[DATA EXTRACT — start]
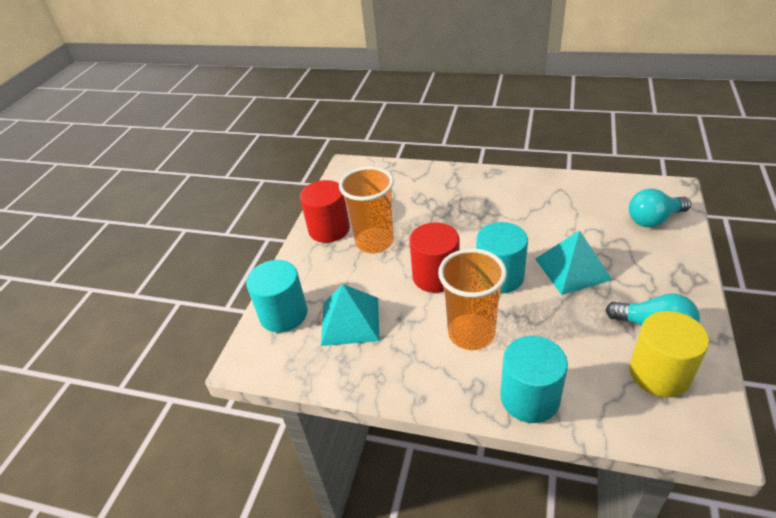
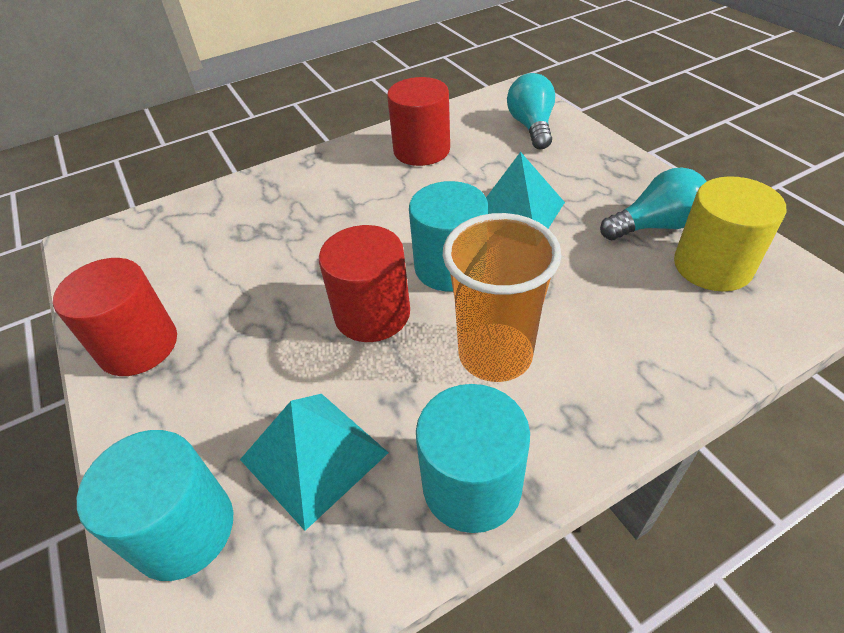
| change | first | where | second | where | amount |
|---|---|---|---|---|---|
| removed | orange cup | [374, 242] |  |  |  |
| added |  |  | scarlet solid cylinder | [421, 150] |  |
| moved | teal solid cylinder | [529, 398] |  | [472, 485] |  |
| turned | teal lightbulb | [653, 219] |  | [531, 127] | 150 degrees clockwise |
[DATA EXTRACT — finish]
[DATA EXTRACT — start]
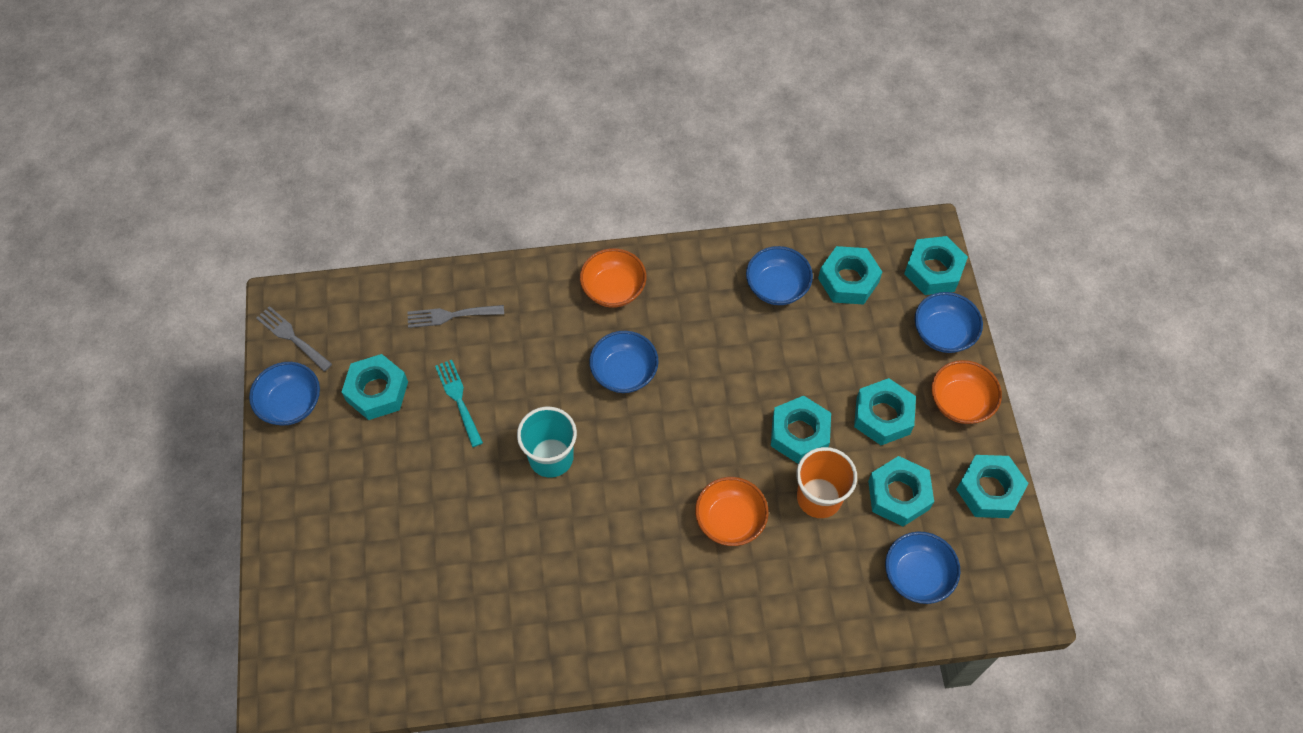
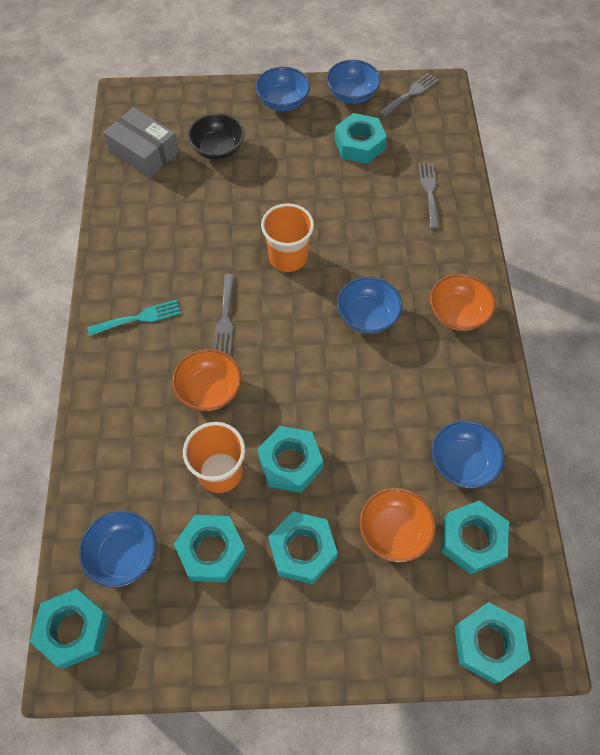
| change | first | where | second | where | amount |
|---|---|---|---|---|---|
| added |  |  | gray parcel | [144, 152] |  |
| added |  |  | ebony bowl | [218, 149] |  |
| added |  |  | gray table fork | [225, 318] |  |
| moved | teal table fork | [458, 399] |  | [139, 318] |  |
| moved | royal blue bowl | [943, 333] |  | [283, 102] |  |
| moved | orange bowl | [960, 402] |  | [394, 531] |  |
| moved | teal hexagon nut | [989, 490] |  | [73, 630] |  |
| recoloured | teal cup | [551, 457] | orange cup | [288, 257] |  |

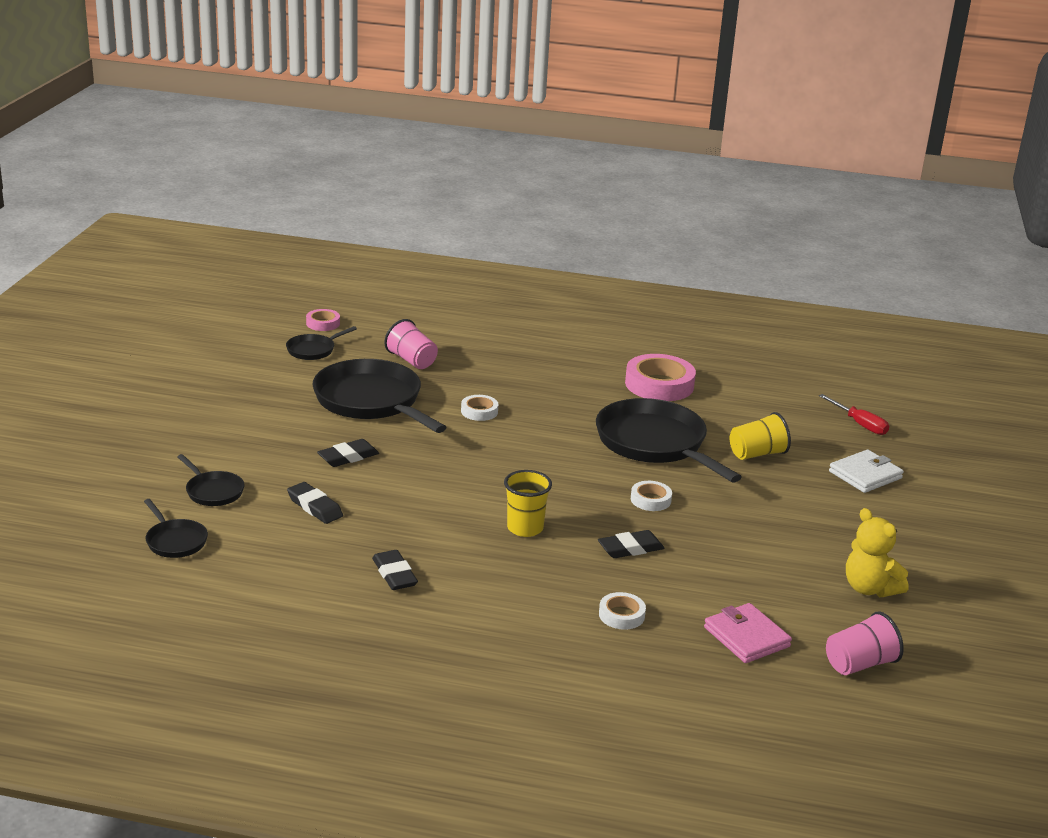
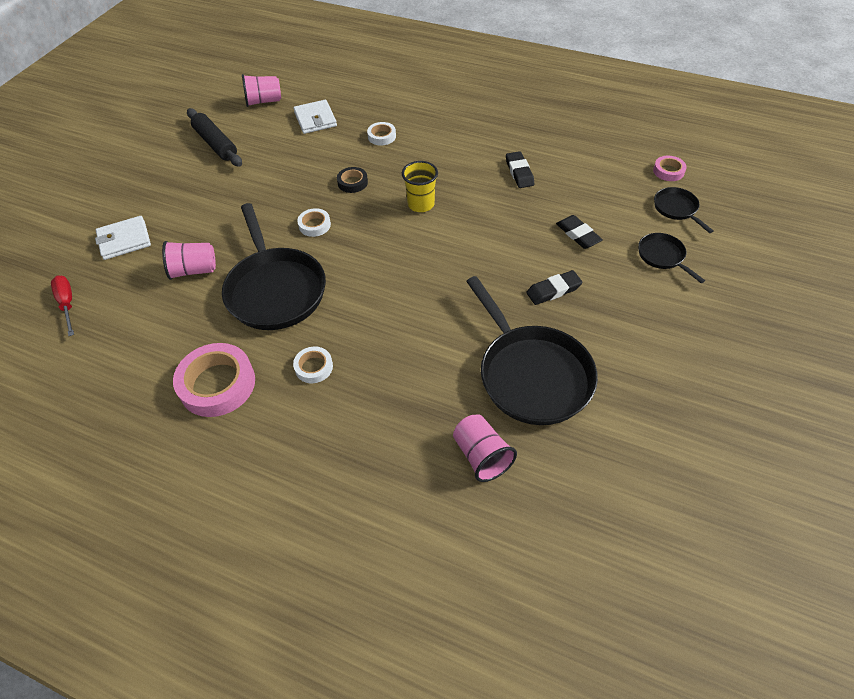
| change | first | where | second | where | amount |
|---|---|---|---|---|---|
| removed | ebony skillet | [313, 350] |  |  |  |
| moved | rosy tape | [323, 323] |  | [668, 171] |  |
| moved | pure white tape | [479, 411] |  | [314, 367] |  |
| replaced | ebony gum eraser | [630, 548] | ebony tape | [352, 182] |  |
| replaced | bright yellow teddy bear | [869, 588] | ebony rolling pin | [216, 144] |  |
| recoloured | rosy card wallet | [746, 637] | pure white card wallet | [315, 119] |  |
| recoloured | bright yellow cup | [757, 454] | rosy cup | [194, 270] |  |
[DATA EXTRACT — finish]
**TASK OBJECTIVE**.
Retype the lines above exactly as they appear, from the line containing "recoloured | teal" through the line containing "moved | pure", and leave out any pictures.

**ANSWER SPACE**.
| recoloured | teal cup | [551, 457] | orange cup | [288, 257] |  |

| change | first | where | second | where | amount |
|---|---|---|---|---|---|
| removed | ebony skillet | [313, 350] |  |  |  |
| moved | rosy tape | [323, 323] |  | [668, 171] |  |
| moved | pure white tape | [479, 411] |  | [314, 367] |  |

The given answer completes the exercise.